** Opening DATASET block **
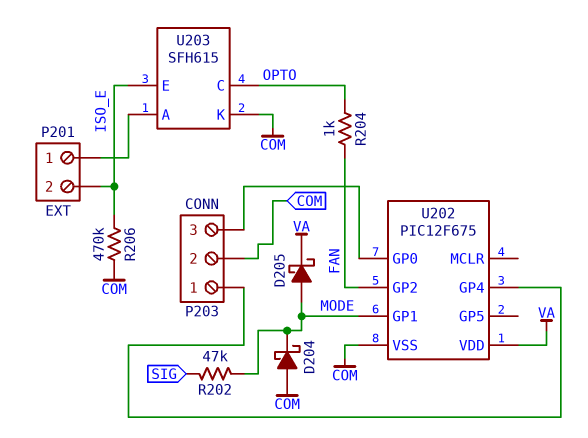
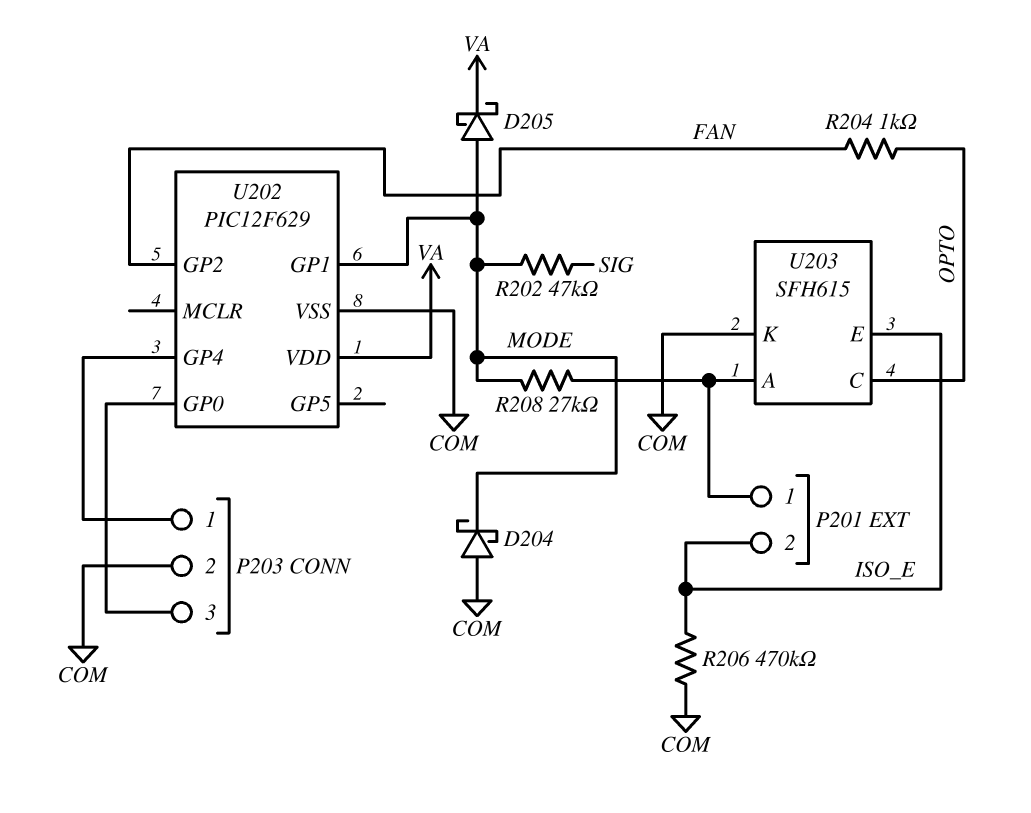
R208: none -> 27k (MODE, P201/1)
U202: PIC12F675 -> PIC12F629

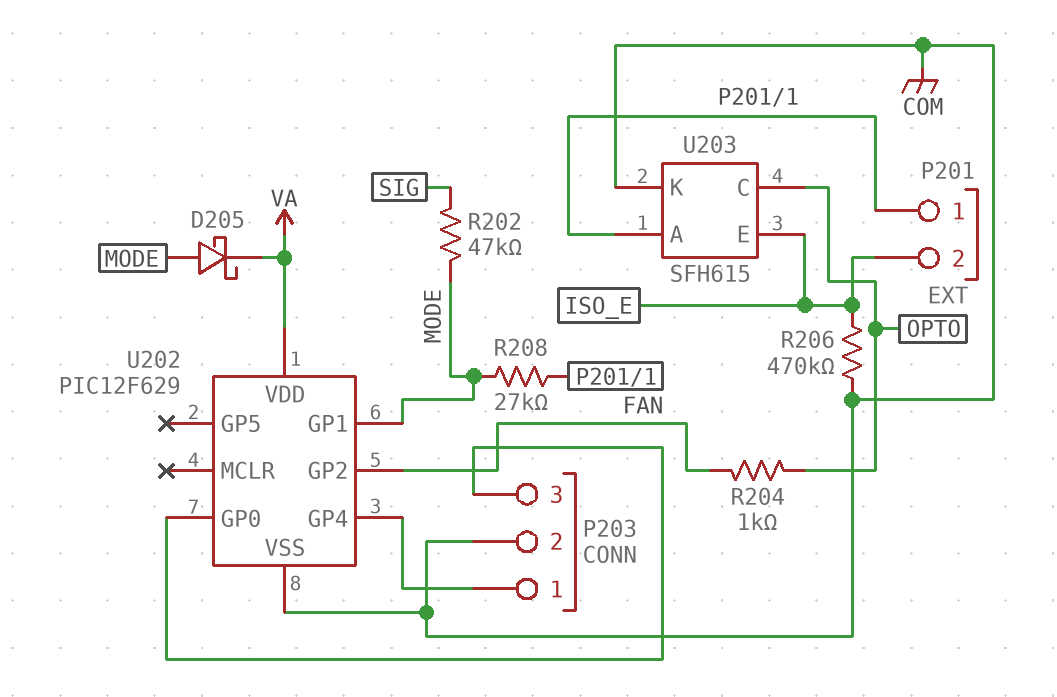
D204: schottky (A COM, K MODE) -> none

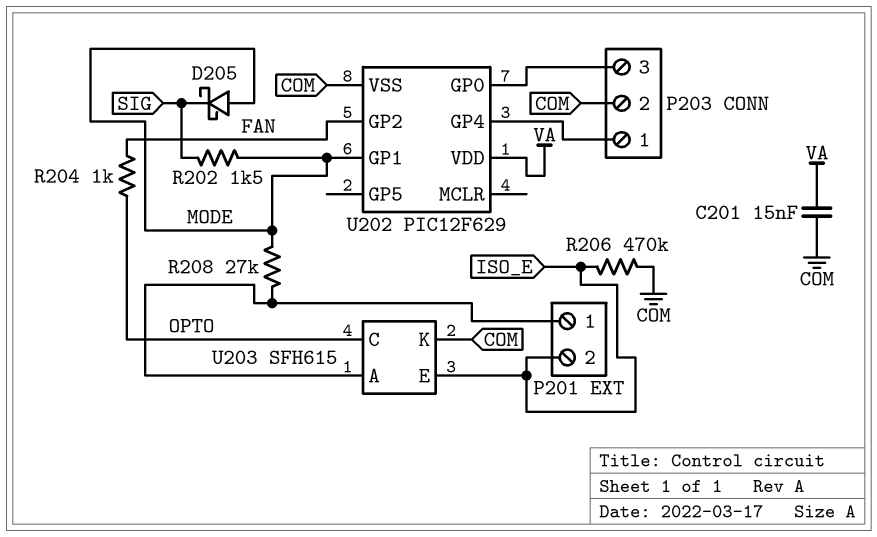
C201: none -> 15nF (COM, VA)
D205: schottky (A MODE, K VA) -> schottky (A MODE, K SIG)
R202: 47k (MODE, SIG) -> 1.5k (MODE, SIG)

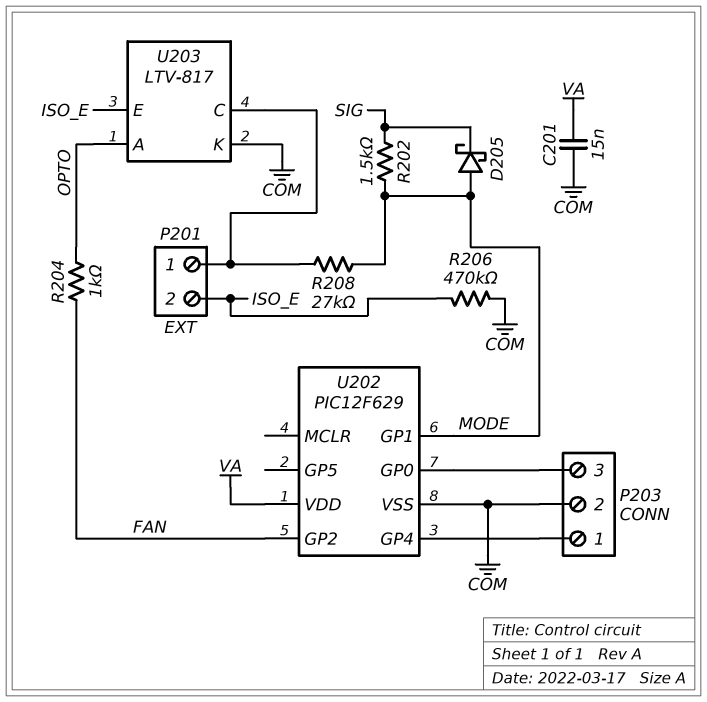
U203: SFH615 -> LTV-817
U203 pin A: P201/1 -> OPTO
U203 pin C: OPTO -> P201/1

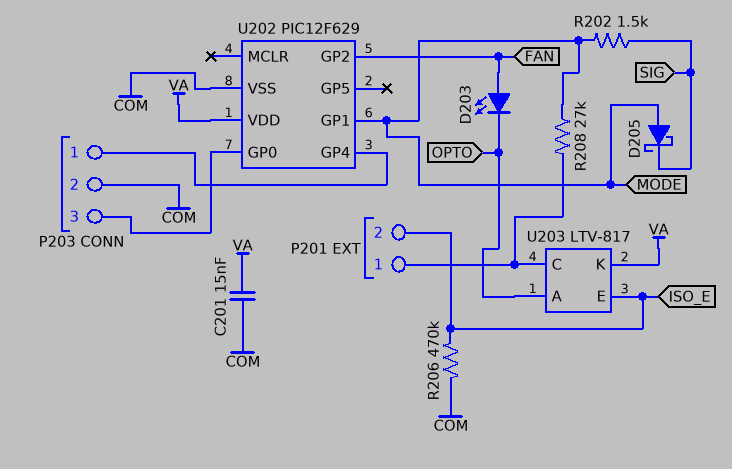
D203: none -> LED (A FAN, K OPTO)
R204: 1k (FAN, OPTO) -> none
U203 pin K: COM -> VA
** Closing DATASET block **
In the material above, each line with the word "none" should be copied.

R208: none -> 27k (MODE, P201/1)
D204: schottky (A COM, K MODE) -> none
C201: none -> 15nF (COM, VA)
D203: none -> LED (A FAN, K OPTO)
R204: 1k (FAN, OPTO) -> none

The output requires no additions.